Exercise details: Only one stretch of the records below should be repeated. It starts with the line containing "lime cone J3 level 3 -> lime cone A7 level 1" and goes on through the line containing "red brick N4:N7 level 1 -> none", exactly as written.

(Data extract begins)

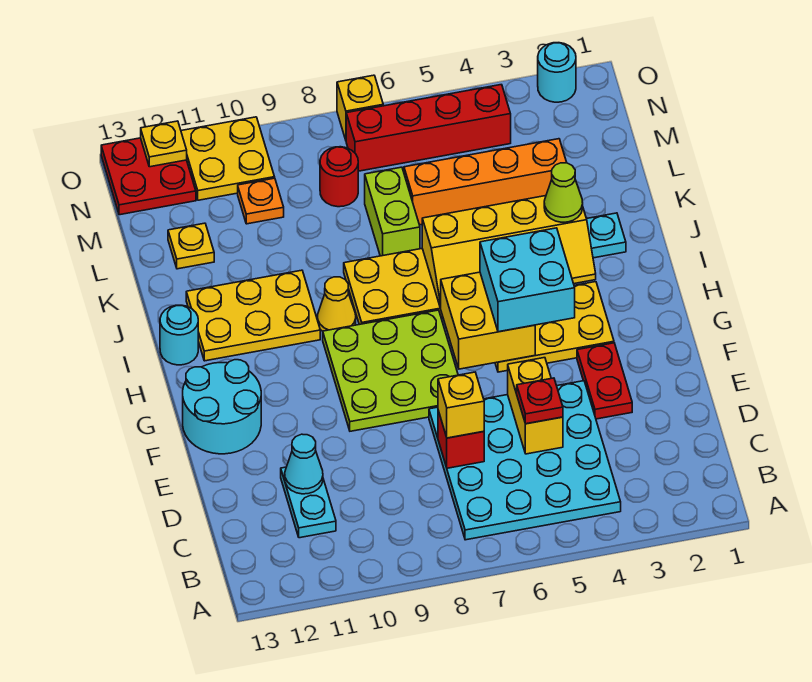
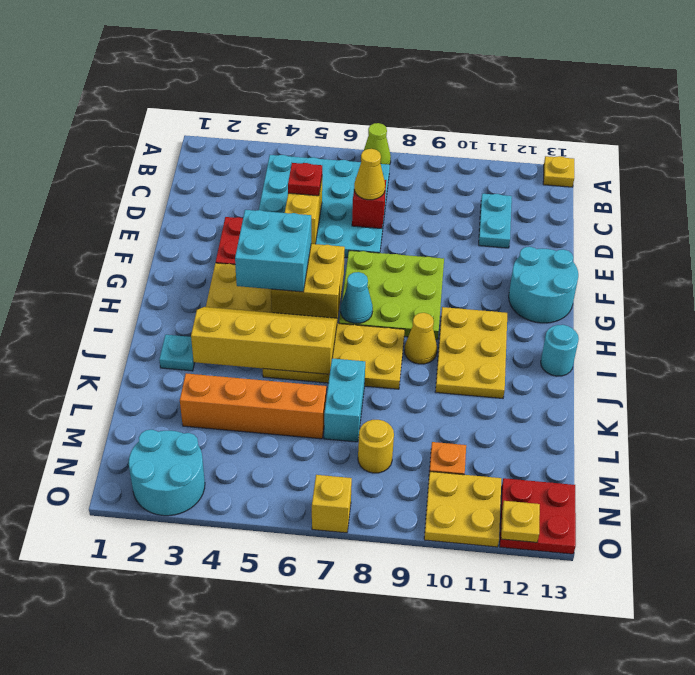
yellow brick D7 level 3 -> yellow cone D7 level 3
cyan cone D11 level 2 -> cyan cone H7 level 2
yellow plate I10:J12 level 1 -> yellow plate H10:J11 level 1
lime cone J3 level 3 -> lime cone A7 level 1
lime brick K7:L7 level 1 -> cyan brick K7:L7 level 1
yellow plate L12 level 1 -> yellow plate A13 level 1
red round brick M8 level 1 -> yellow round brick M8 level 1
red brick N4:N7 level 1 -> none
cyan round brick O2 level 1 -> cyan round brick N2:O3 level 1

(Data extract ends)
(Data extract begins)

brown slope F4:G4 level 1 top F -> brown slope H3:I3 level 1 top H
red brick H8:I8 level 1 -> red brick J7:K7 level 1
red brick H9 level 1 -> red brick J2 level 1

(Data extract ends)
(Data extract begins)

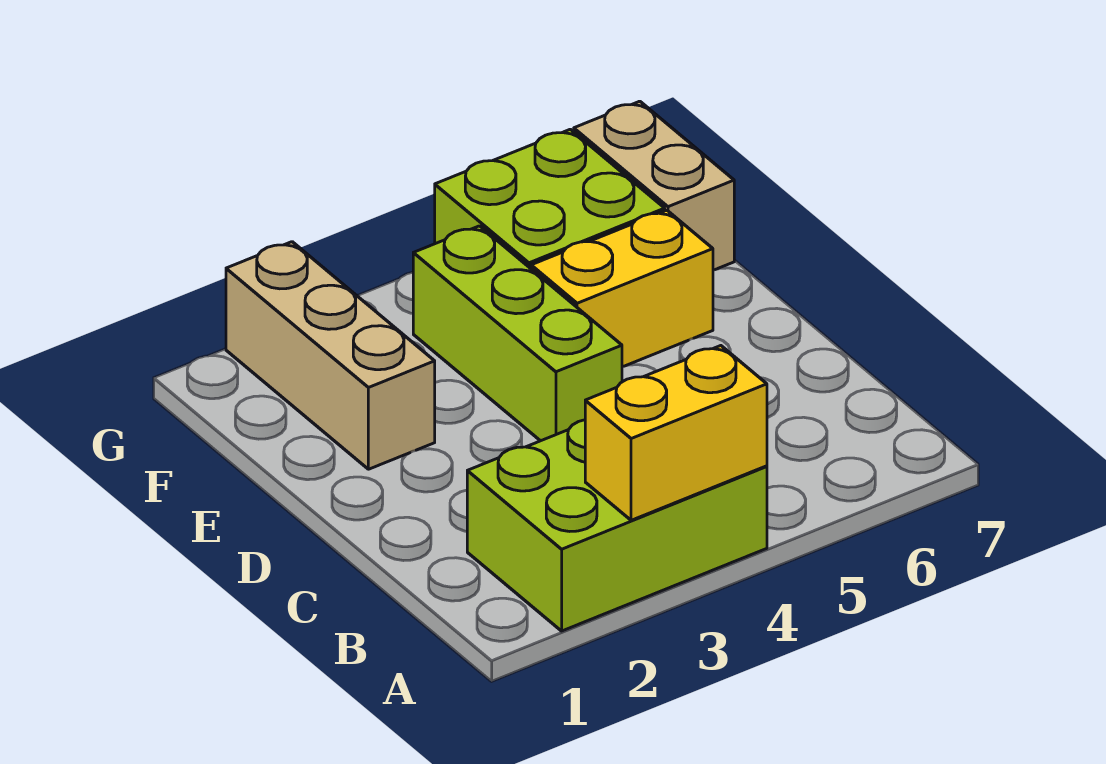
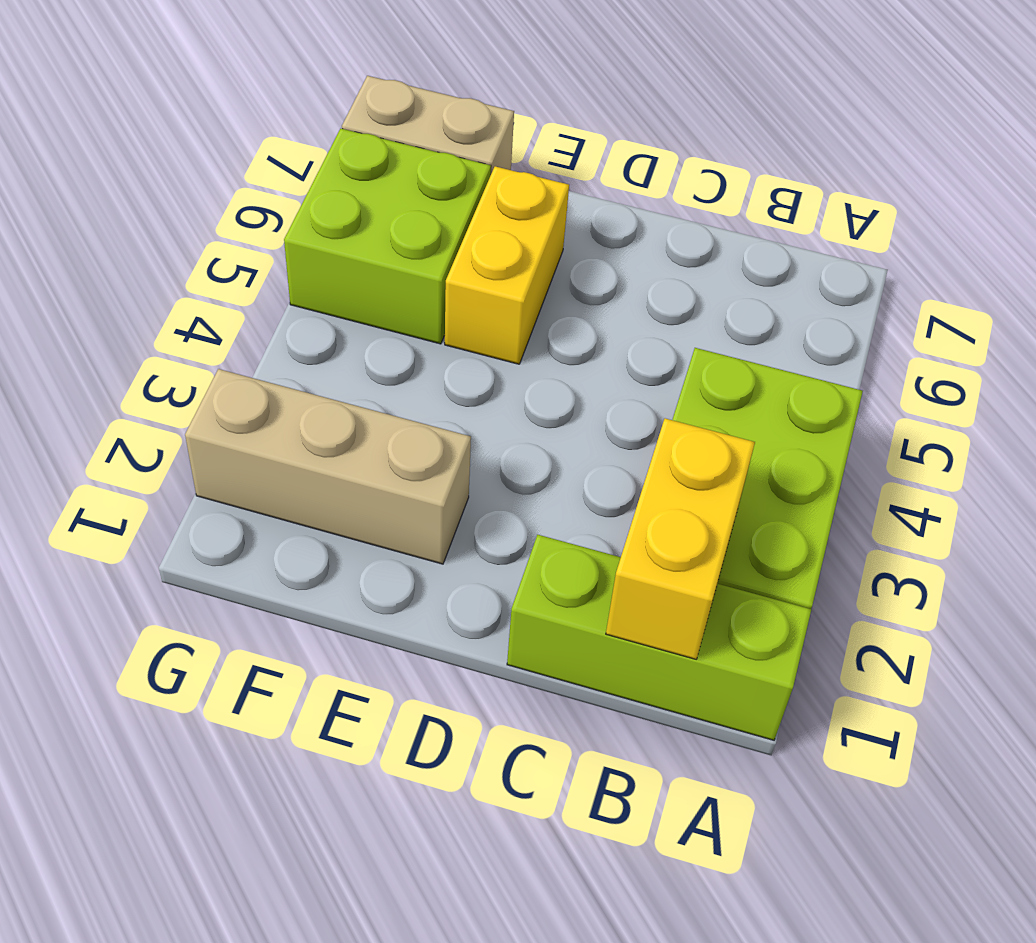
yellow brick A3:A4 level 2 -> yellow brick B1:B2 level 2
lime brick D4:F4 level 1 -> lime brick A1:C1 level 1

(Data extract ends)

Result:
lime cone J3 level 3 -> lime cone A7 level 1
lime brick K7:L7 level 1 -> cyan brick K7:L7 level 1
yellow plate L12 level 1 -> yellow plate A13 level 1
red round brick M8 level 1 -> yellow round brick M8 level 1
red brick N4:N7 level 1 -> none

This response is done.